■ TASK DESCRIPTION ■
For the records below, count the lines containing the word "brown" and reply with the number alone.

■ TASK INPUTS ■
- - - - -

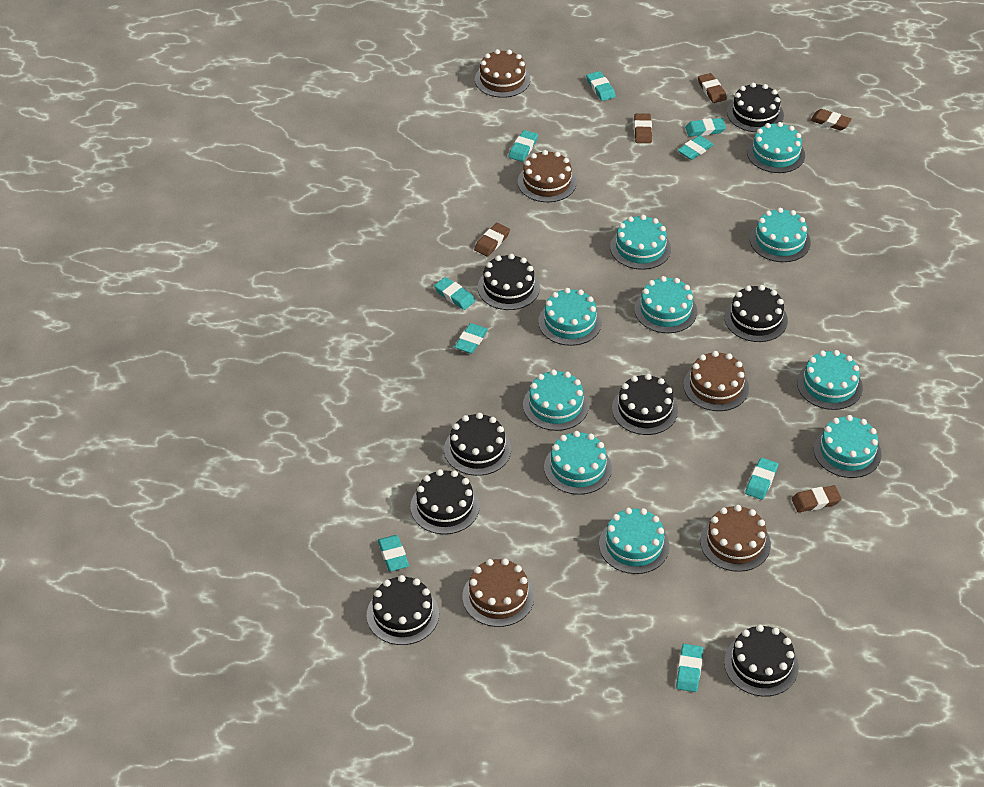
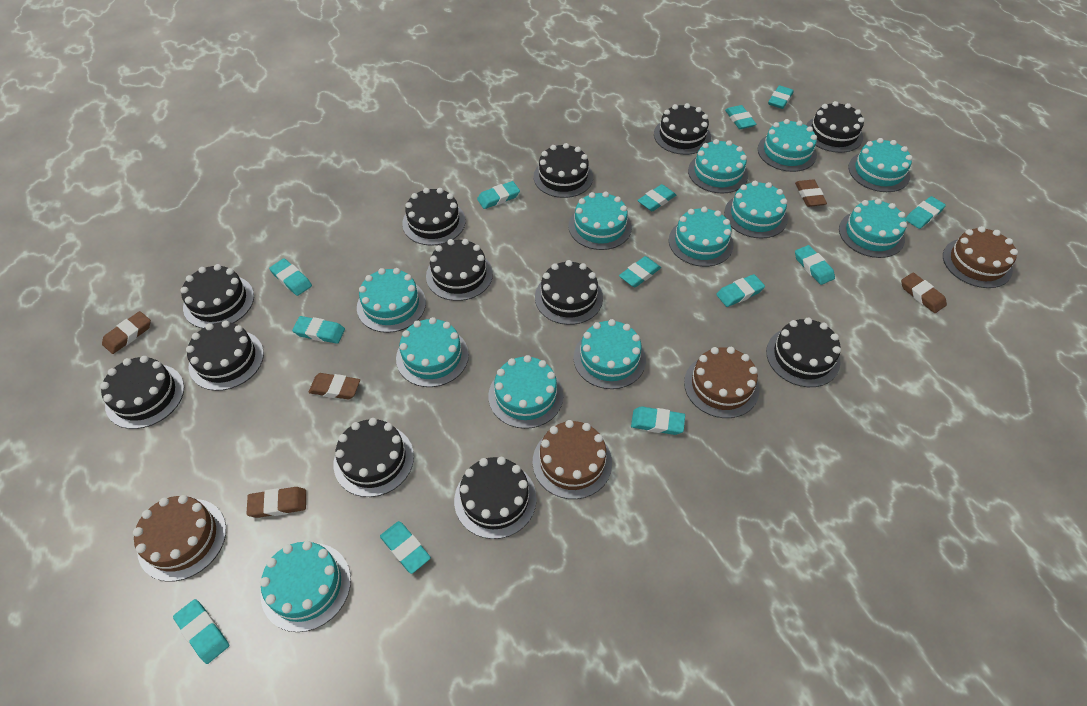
black cake: 8 -> 12
brown cake: 5 -> 4
turquoise cake: 10 -> 12
turquoise eraser: 9 -> 13

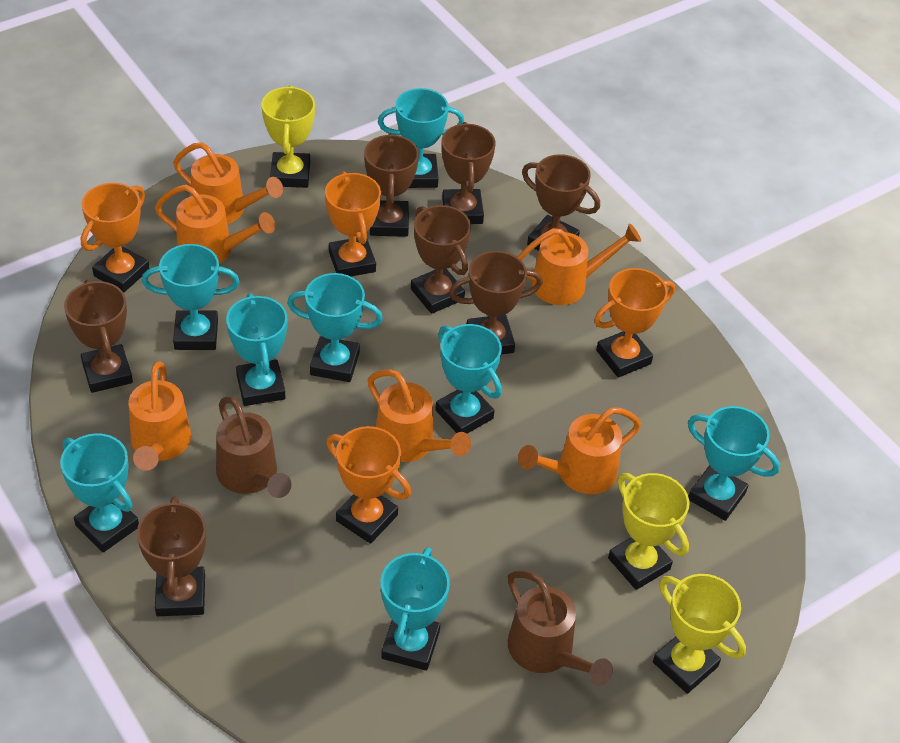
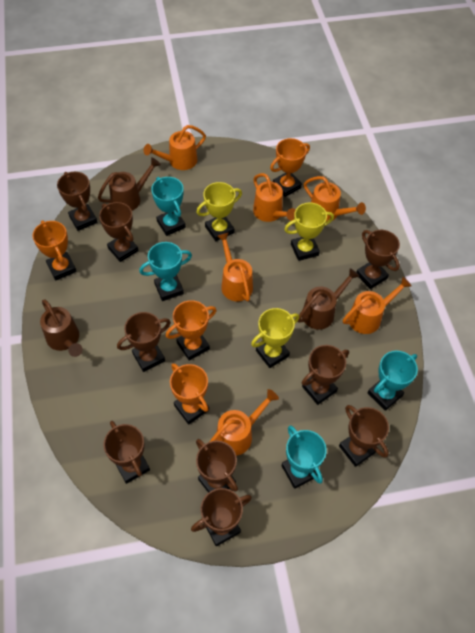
brown trophy: 7 -> 9
brown watering can: 2 -> 3
turquoise trophy: 8 -> 4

- - - - -

■ OUTPUT OF THE TASK ■
3